Data supplied START

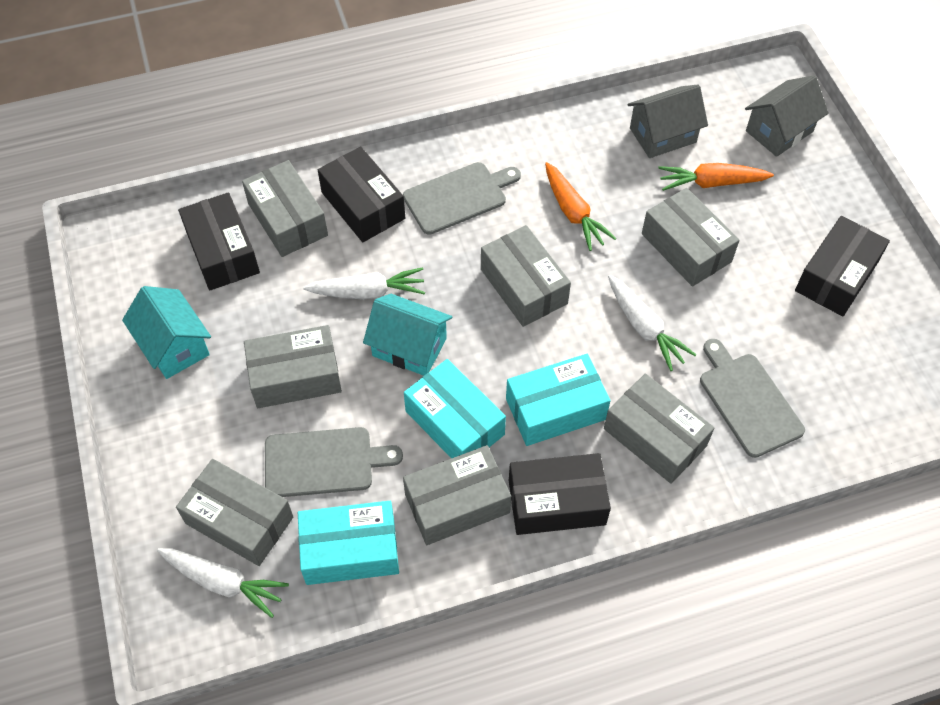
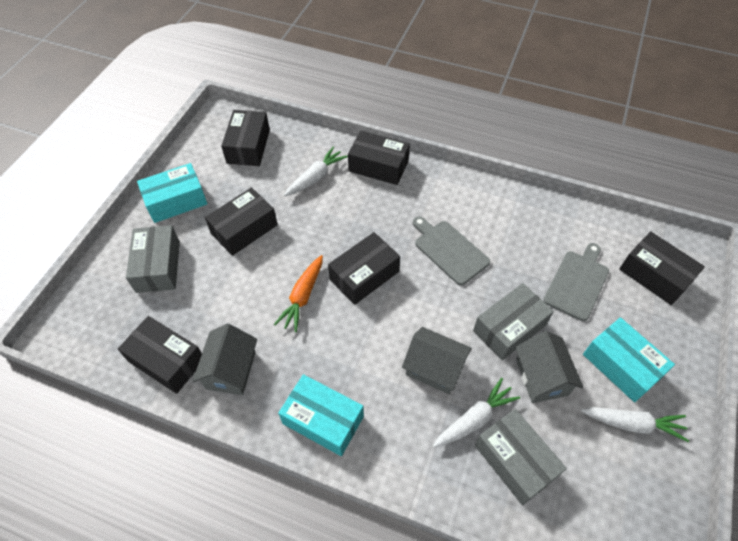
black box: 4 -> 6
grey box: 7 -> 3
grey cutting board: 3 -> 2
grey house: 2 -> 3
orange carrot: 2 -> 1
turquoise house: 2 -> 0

Data supplied END
Data supplied START

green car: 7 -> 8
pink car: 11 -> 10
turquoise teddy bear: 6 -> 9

Data supplied END
Data supplied START

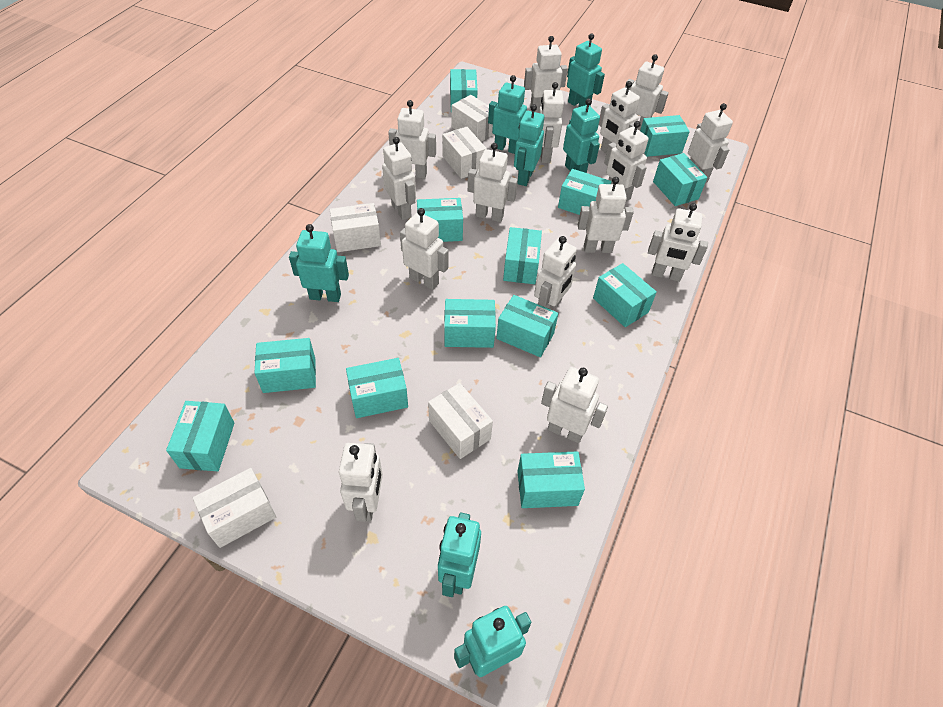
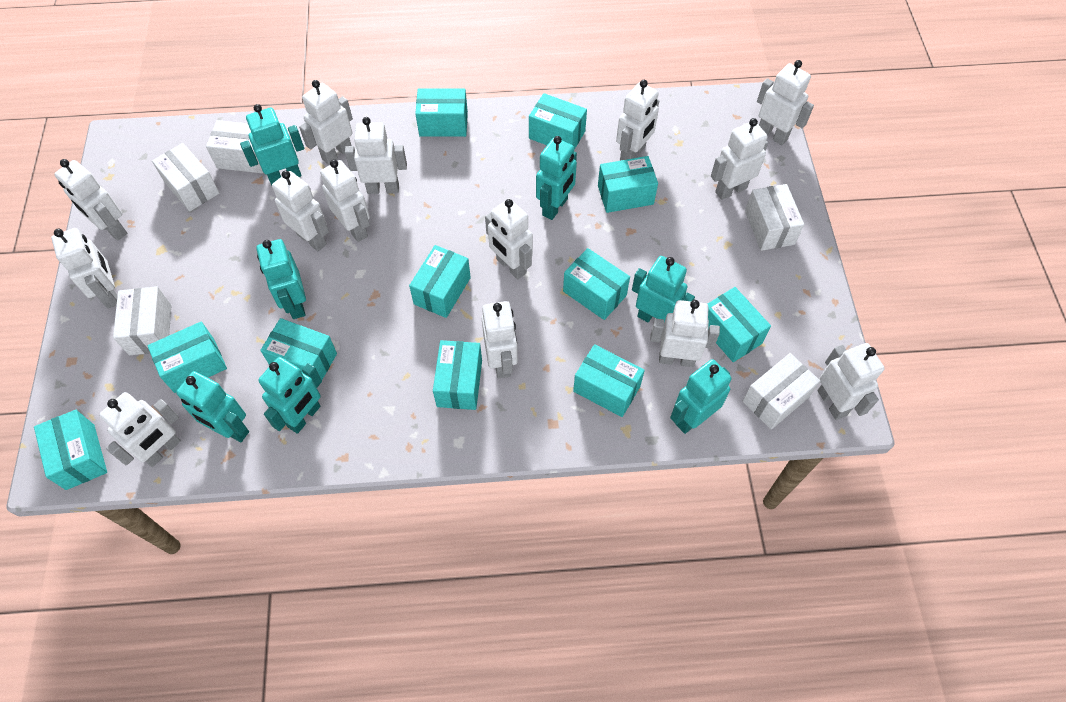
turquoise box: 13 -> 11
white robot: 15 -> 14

Data supplied END

- Task requirements -
The answer is the run of lines above from the line containing "black box: 4 -> 6" through the line containing "turquoise house: 2 -> 0", copied exactly and alone.

- Solution for this task -
black box: 4 -> 6
grey box: 7 -> 3
grey cutting board: 3 -> 2
grey house: 2 -> 3
orange carrot: 2 -> 1
turquoise house: 2 -> 0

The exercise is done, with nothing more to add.